▶ [MATERIAL PROVIDED]
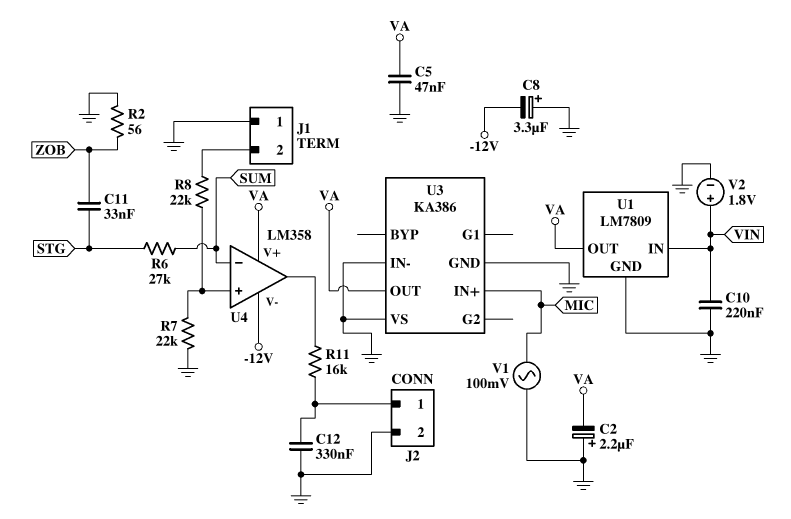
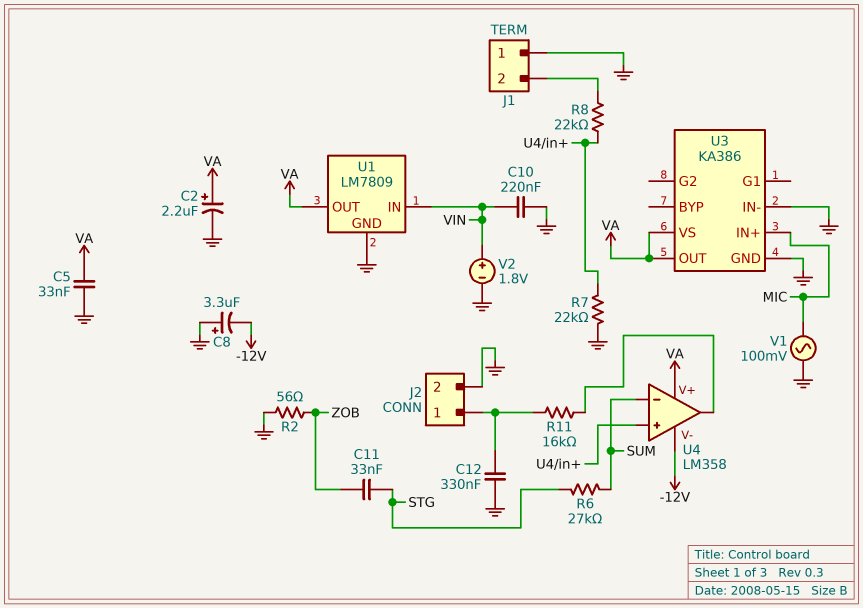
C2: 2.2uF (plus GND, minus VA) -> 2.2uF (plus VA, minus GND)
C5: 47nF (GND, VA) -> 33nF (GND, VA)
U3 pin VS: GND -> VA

--

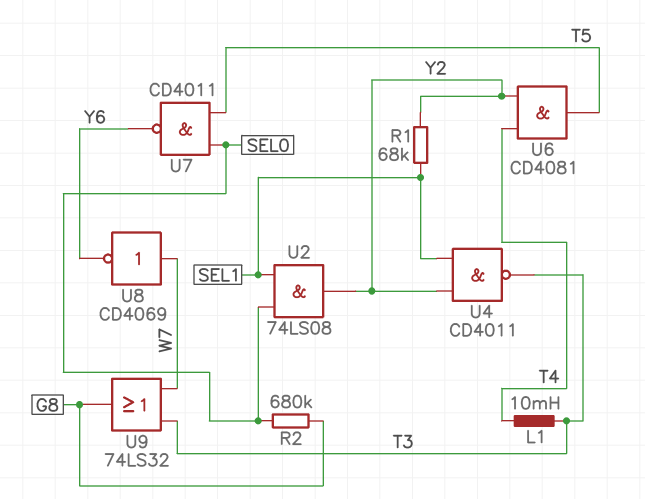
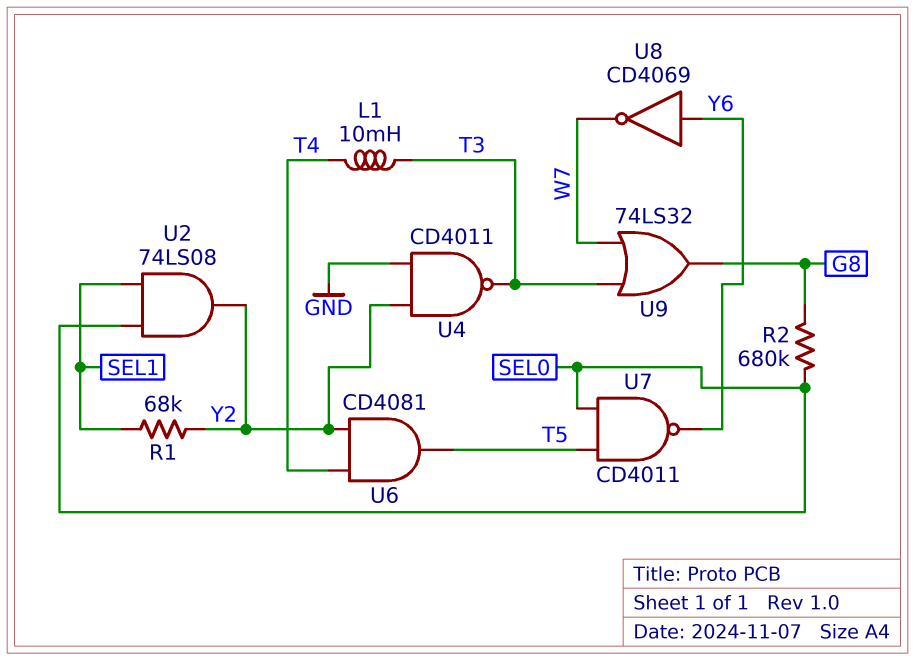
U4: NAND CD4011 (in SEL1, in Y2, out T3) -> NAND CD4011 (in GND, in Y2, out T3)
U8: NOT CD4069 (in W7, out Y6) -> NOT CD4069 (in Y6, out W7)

▶ [TASK REQUIREMENTS] Out of the listing above, reproduce exactly the lines from the one with "C2: 2.2uF (plus" up to and including the one with "U3 pin VS: GND -> VA".

▶ [TASK RESPONSE]
C2: 2.2uF (plus GND, minus VA) -> 2.2uF (plus VA, minus GND)
C5: 47nF (GND, VA) -> 33nF (GND, VA)
U3 pin VS: GND -> VA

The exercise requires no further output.